WHAT YOU HAVE TO DO - Type out the lines below exactly, pictures excluded.

====

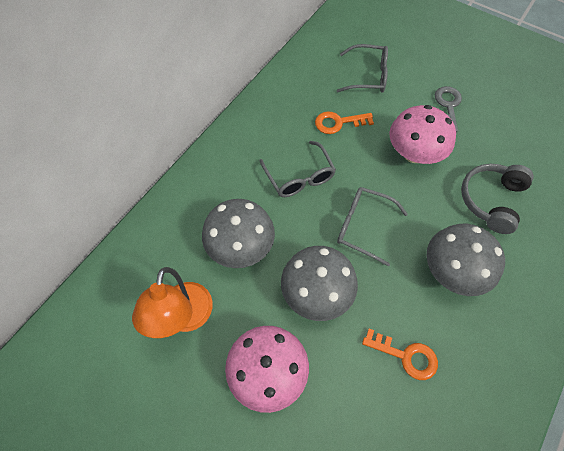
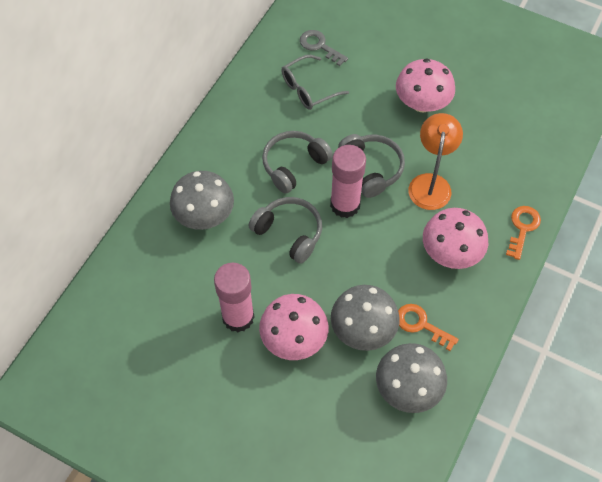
grey glasses: 3 -> 1
grey headphones: 1 -> 3
pink glue stick: 0 -> 2
pink mushroom: 2 -> 3

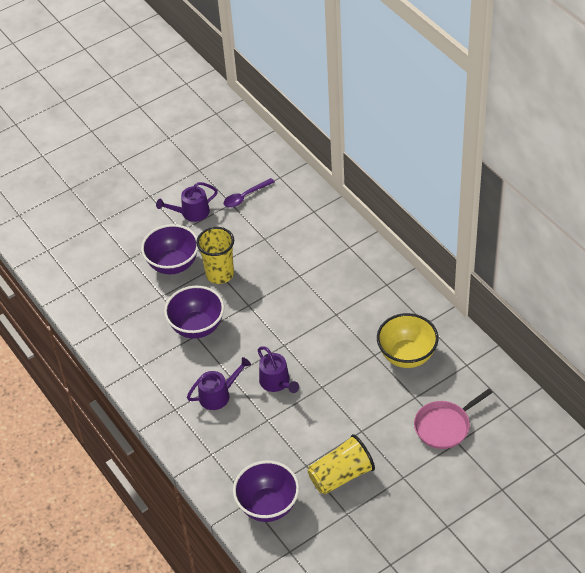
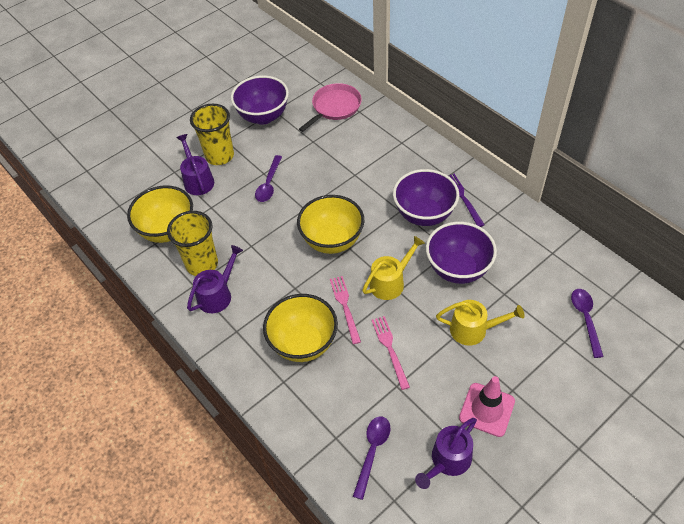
pink fork: 0 -> 2
pink traffic cone: 0 -> 1
purple fork: 0 -> 1
purple spoon: 1 -> 3
yellow bowl: 1 -> 3
yellow watering can: 0 -> 2

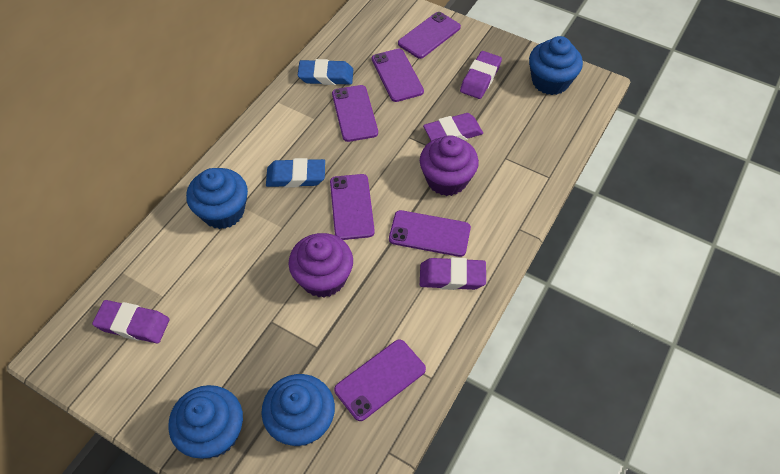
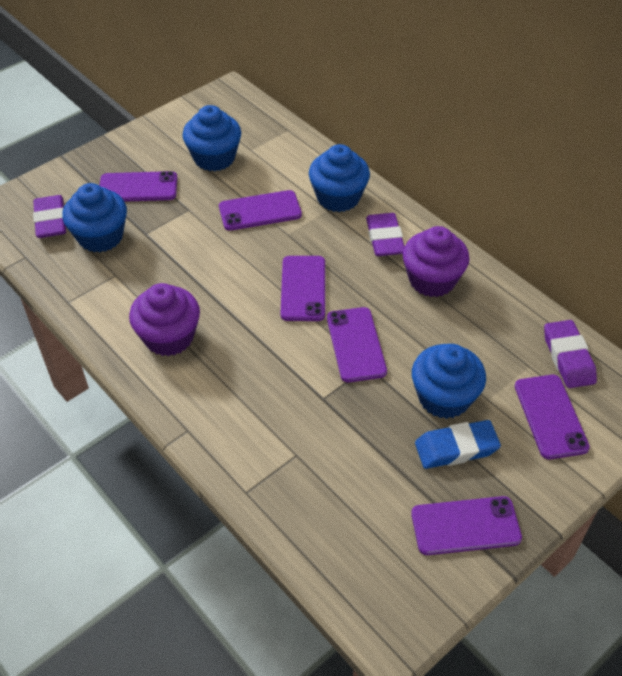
blue eraser: 2 -> 1
purple eraser: 4 -> 3

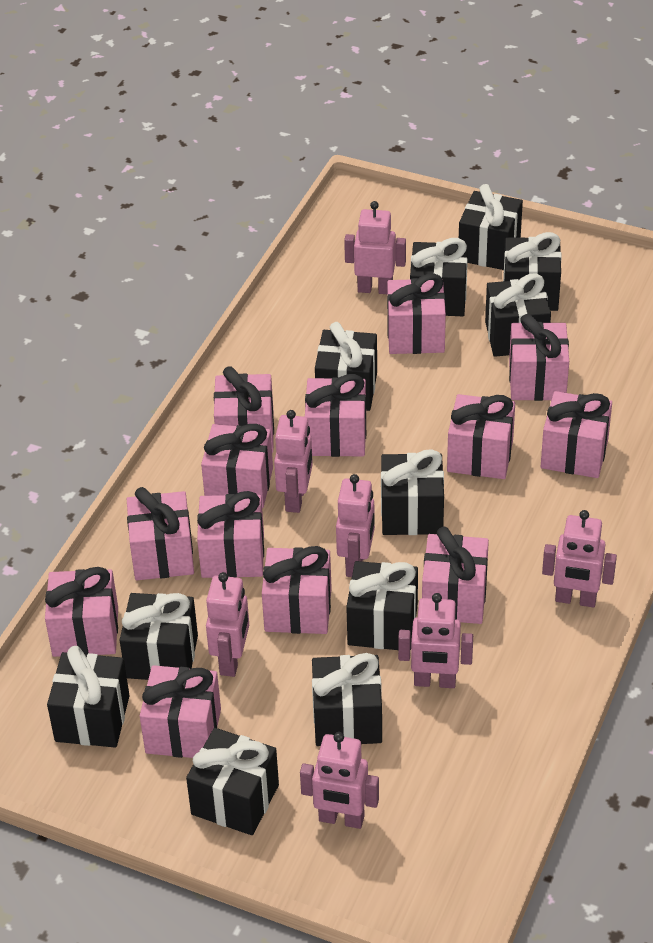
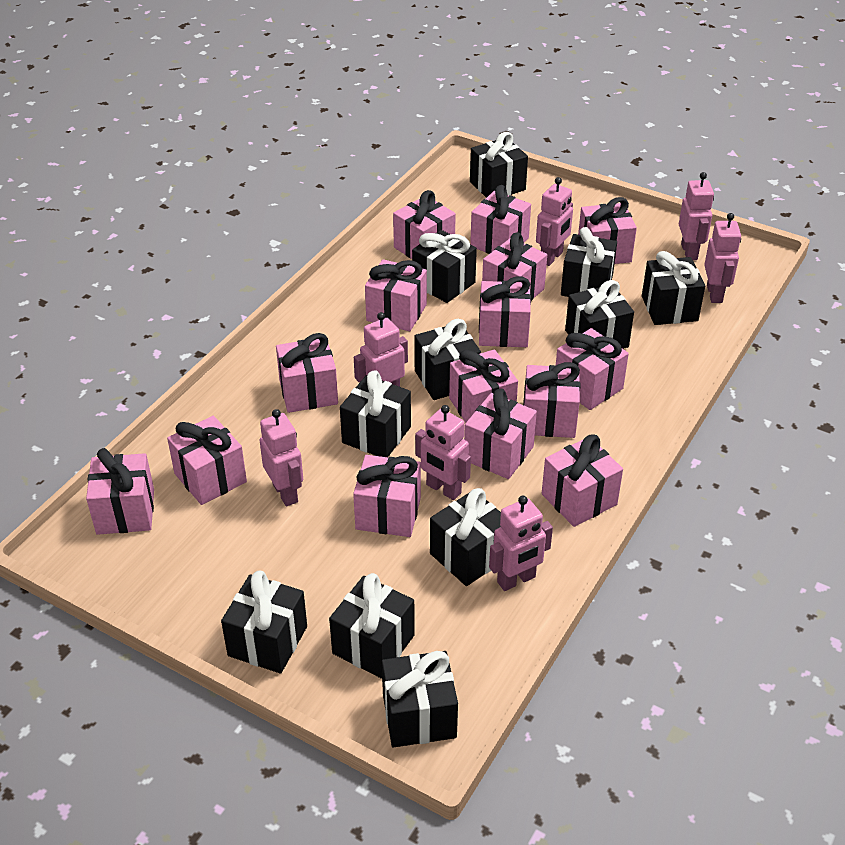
pink gift: 13 -> 15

====

FINAL ANSWER -
grey glasses: 3 -> 1
grey headphones: 1 -> 3
pink glue stick: 0 -> 2
pink mushroom: 2 -> 3

pink fork: 0 -> 2
pink traffic cone: 0 -> 1
purple fork: 0 -> 1
purple spoon: 1 -> 3
yellow bowl: 1 -> 3
yellow watering can: 0 -> 2

blue eraser: 2 -> 1
purple eraser: 4 -> 3

pink gift: 13 -> 15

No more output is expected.